Exercise: Copy the entries exactly. Leave nothing out and add nothing.

** Materials provided follows **

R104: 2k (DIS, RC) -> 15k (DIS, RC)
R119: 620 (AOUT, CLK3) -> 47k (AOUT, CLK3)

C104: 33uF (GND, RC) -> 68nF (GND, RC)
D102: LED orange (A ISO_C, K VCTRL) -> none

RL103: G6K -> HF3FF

** End of Materials provided **

Solution to this task:
R104: 2k (DIS, RC) -> 15k (DIS, RC)
R119: 620 (AOUT, CLK3) -> 47k (AOUT, CLK3)

C104: 33uF (GND, RC) -> 68nF (GND, RC)
D102: LED orange (A ISO_C, K VCTRL) -> none

RL103: G6K -> HF3FF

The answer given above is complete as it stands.